Start of Block
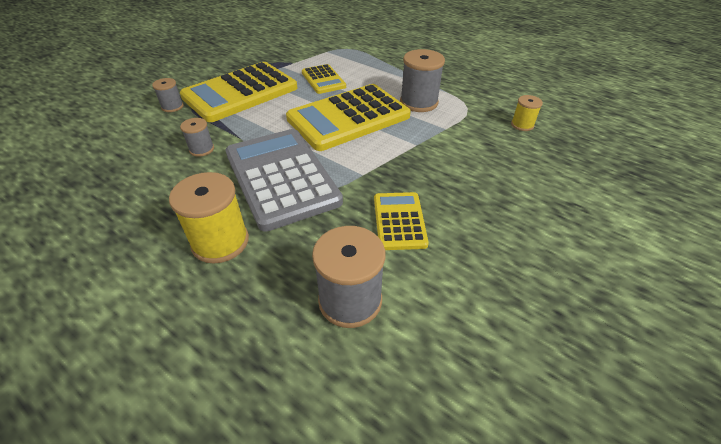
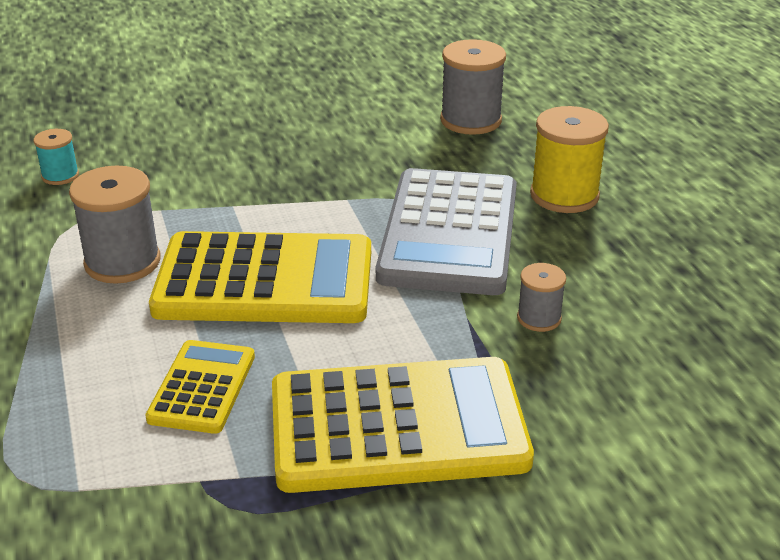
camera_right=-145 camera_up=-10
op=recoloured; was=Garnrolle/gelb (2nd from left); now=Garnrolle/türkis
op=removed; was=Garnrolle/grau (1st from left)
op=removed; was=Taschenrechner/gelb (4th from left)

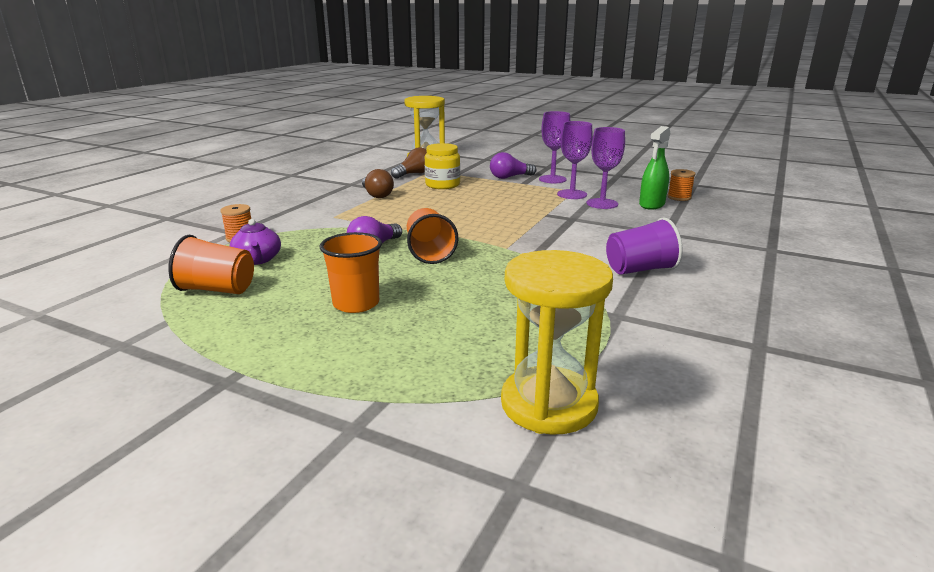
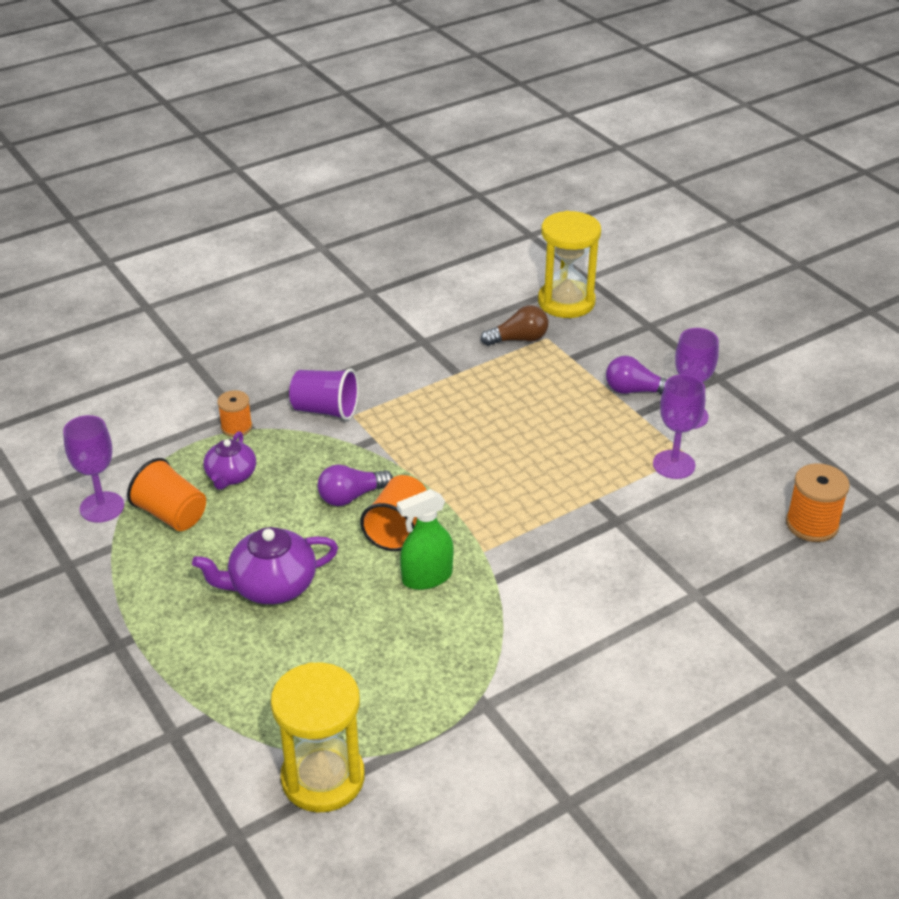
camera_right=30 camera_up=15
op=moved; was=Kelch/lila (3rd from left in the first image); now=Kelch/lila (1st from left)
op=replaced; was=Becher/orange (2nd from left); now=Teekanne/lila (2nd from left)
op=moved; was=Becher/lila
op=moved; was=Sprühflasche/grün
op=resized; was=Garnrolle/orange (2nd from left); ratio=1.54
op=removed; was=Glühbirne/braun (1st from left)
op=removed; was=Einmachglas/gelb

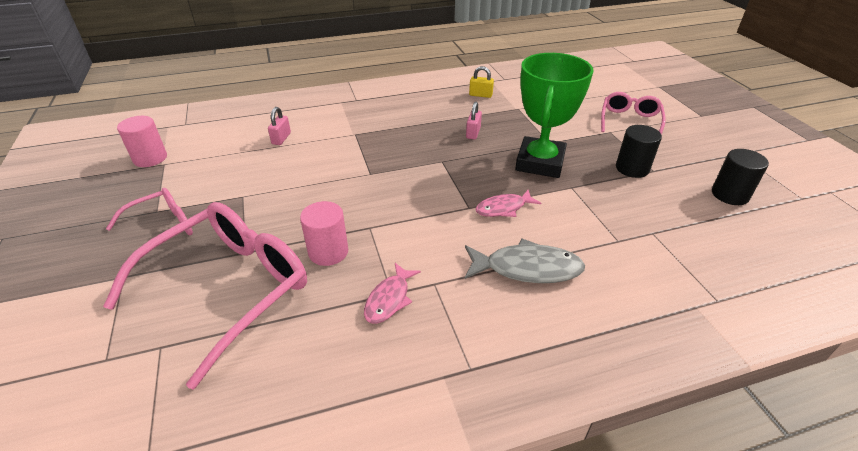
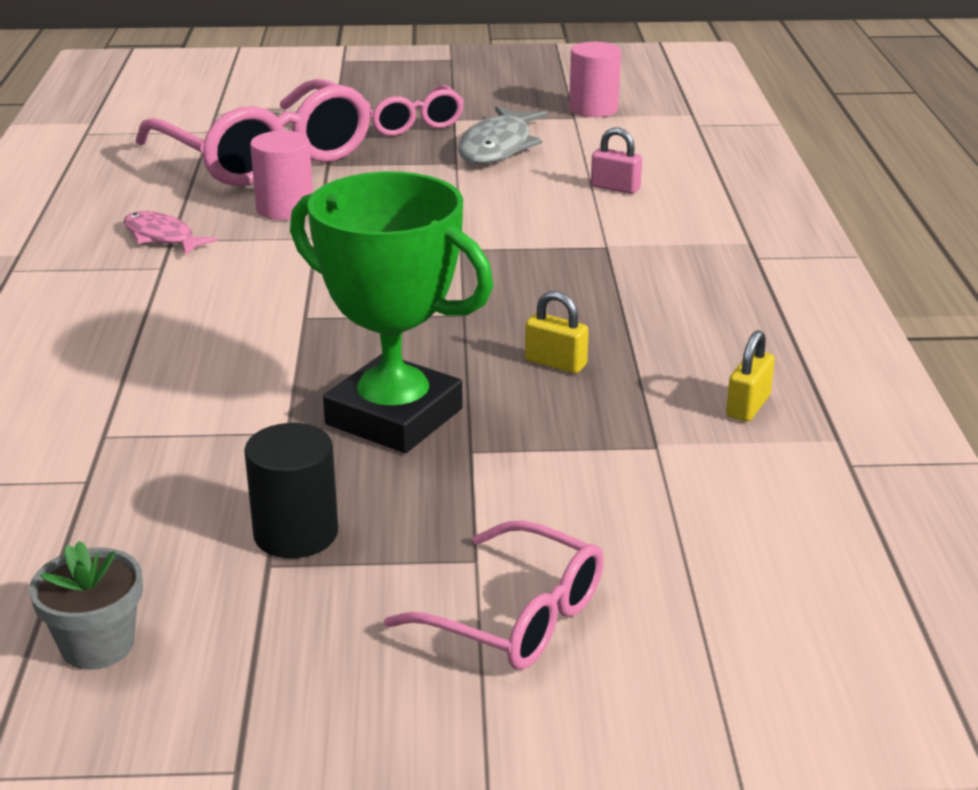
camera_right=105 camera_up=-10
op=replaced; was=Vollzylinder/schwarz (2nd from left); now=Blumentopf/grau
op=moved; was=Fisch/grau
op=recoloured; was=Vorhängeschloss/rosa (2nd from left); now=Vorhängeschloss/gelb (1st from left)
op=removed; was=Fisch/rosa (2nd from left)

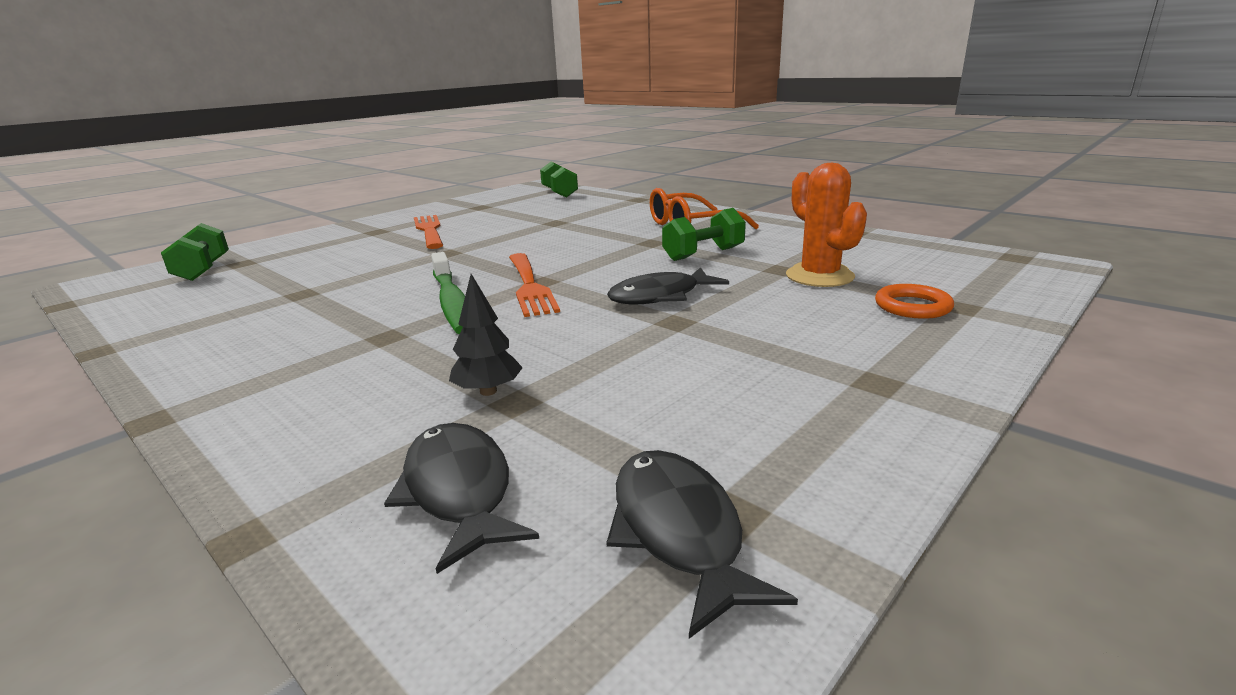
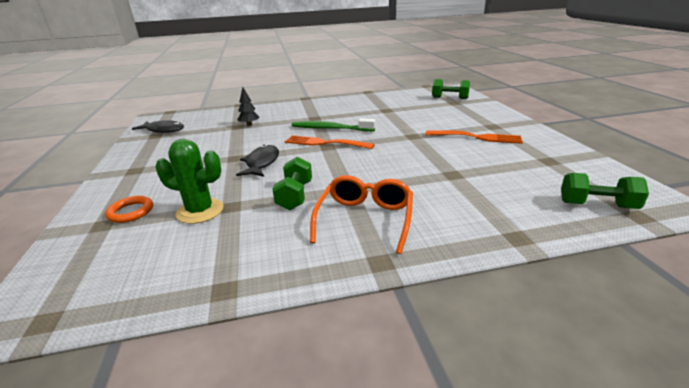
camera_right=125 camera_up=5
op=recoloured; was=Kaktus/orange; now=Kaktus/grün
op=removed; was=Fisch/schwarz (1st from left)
End of Block
**WORK REQUIRED:** Quote exactly the lines from the line that contains "op=moved; was=Kelch/lila (3rd" through the last line of the listing, please, leaving out all pictures.

**RESULT:**
op=moved; was=Kelch/lila (3rd from left in the first image); now=Kelch/lila (1st from left)
op=replaced; was=Becher/orange (2nd from left); now=Teekanne/lila (2nd from left)
op=moved; was=Becher/lila
op=moved; was=Sprühflasche/grün
op=resized; was=Garnrolle/orange (2nd from left); ratio=1.54
op=removed; was=Glühbirne/braun (1st from left)
op=removed; was=Einmachglas/gelb

camera_right=105 camera_up=-10
op=replaced; was=Vollzylinder/schwarz (2nd from left); now=Blumentopf/grau
op=moved; was=Fisch/grau
op=recoloured; was=Vorhängeschloss/rosa (2nd from left); now=Vorhängeschloss/gelb (1st from left)
op=removed; was=Fisch/rosa (2nd from left)

camera_right=125 camera_up=5
op=recoloured; was=Kaktus/orange; now=Kaktus/grün
op=removed; was=Fisch/schwarz (1st from left)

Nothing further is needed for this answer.